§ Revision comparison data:
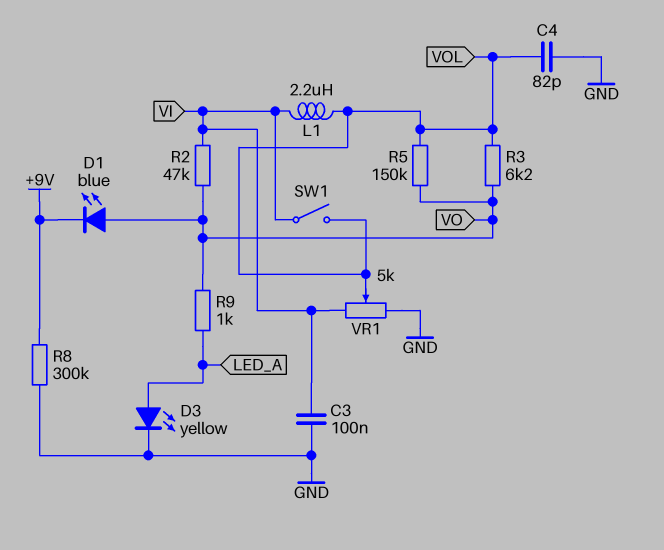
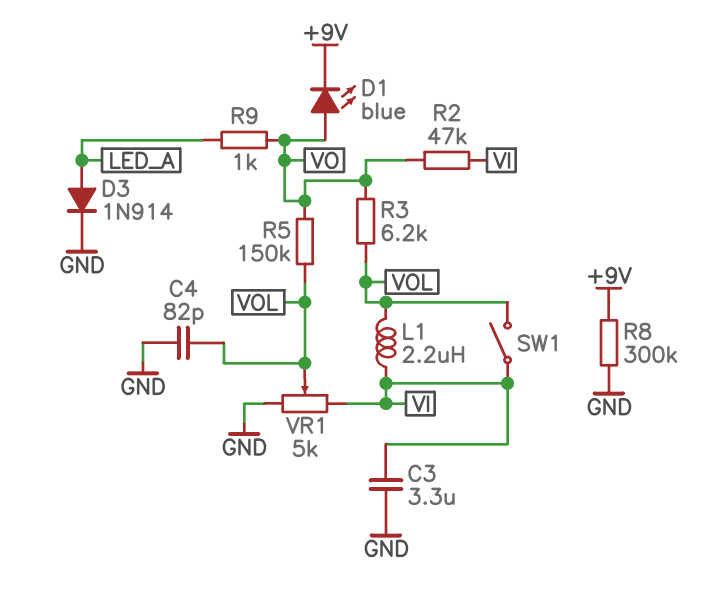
C3: 100nF (GND, VI) -> 3.3uF (GND, VI)
D3: LED yellow (A LED_A, K GND) -> diode 1N914 (A LED_A, K GND)

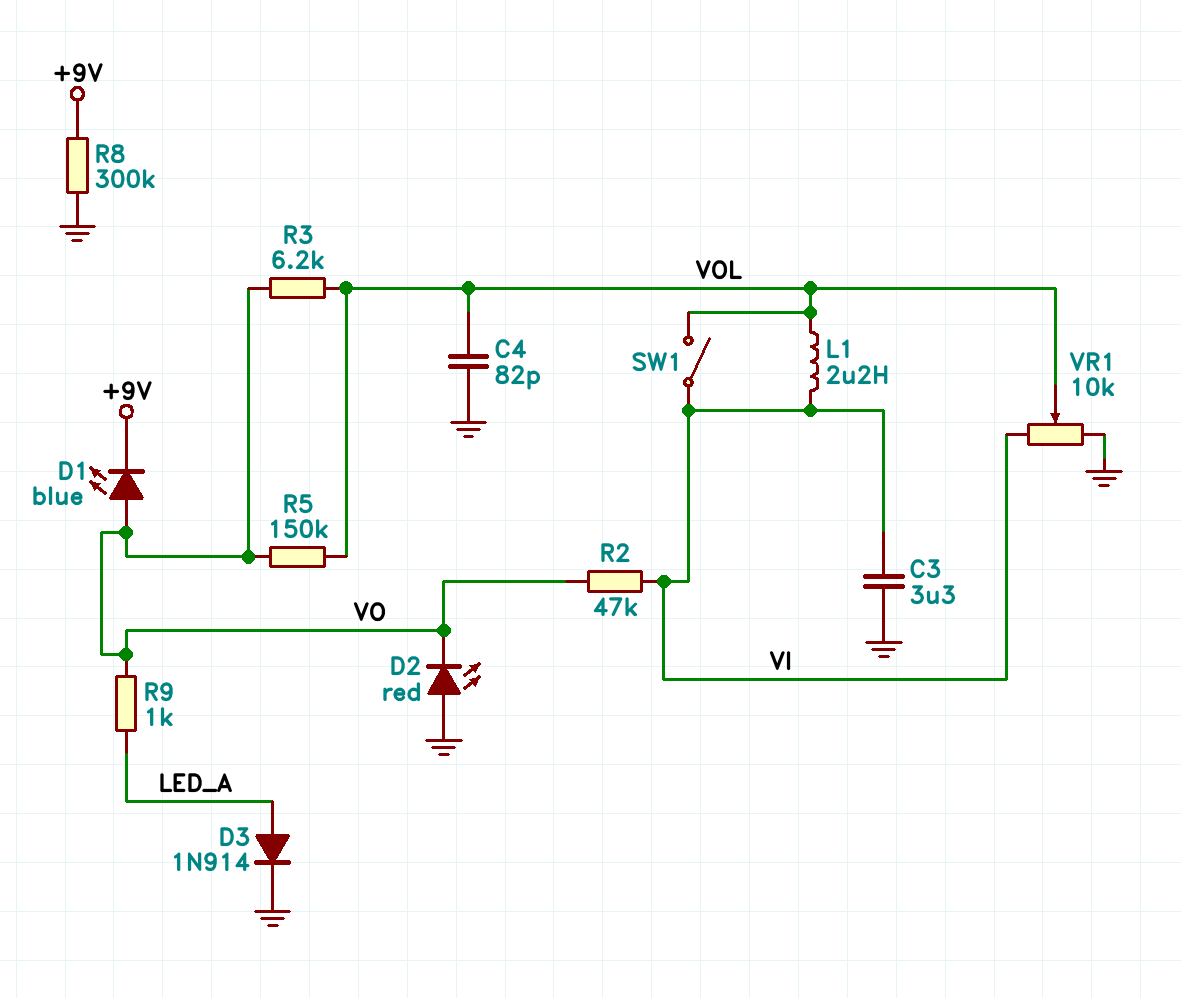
D2: none -> LED red (A GND, K VO)
VR1: 5k (GND, VI, wiper VOL) -> 10k (GND, VI, wiper VOL)

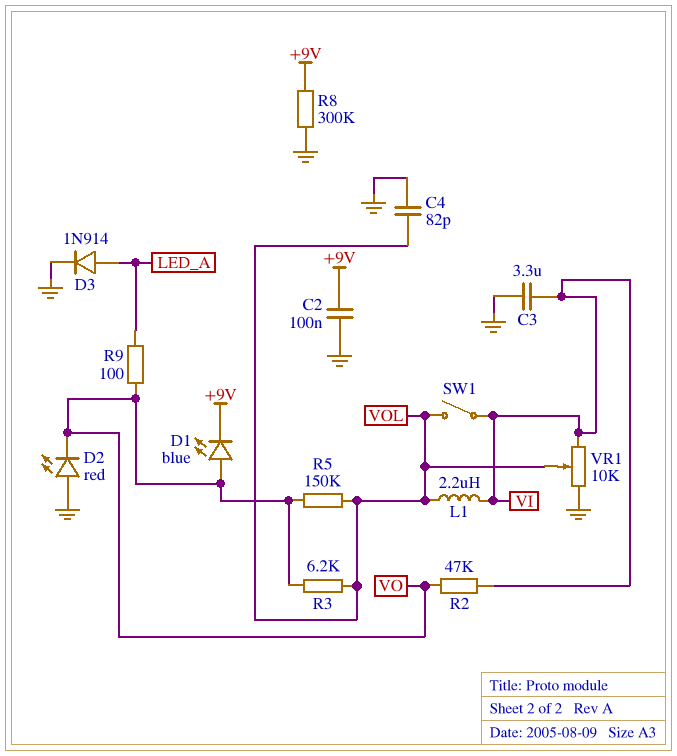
C2: none -> 100nF (+9V, GND)
R9: 1k (LED_A, VO) -> 100 (LED_A, VO)

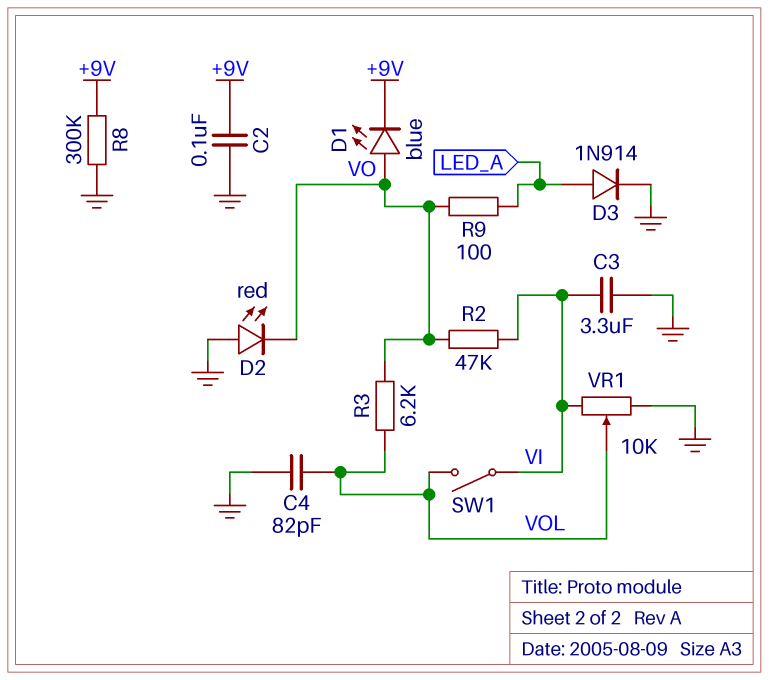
L1: 2.2uH (VI, VOL) -> none
R5: 150k (VO, VOL) -> none

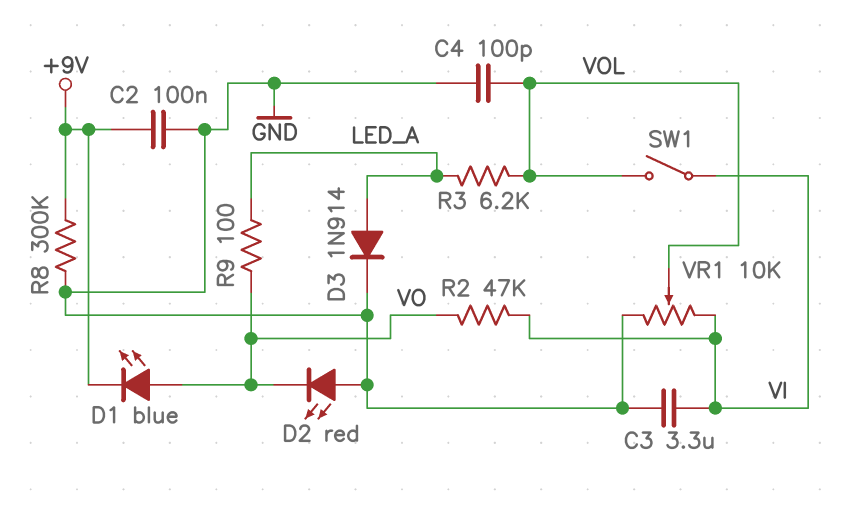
C4: 82pF (GND, VOL) -> 100pF (GND, VOL)
R3: 6.2k (VO, VOL) -> 6.2k (LED_A, VOL)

§ ASSIGNMENT: Pictures stay out; the records above are otherwise reproduced exactly.

§ SOLUTION FOR THIS TASK:
C3: 100nF (GND, VI) -> 3.3uF (GND, VI)
D3: LED yellow (A LED_A, K GND) -> diode 1N914 (A LED_A, K GND)

D2: none -> LED red (A GND, K VO)
VR1: 5k (GND, VI, wiper VOL) -> 10k (GND, VI, wiper VOL)

C2: none -> 100nF (+9V, GND)
R9: 1k (LED_A, VO) -> 100 (LED_A, VO)

L1: 2.2uH (VI, VOL) -> none
R5: 150k (VO, VOL) -> none

C4: 82pF (GND, VOL) -> 100pF (GND, VOL)
R3: 6.2k (VO, VOL) -> 6.2k (LED_A, VOL)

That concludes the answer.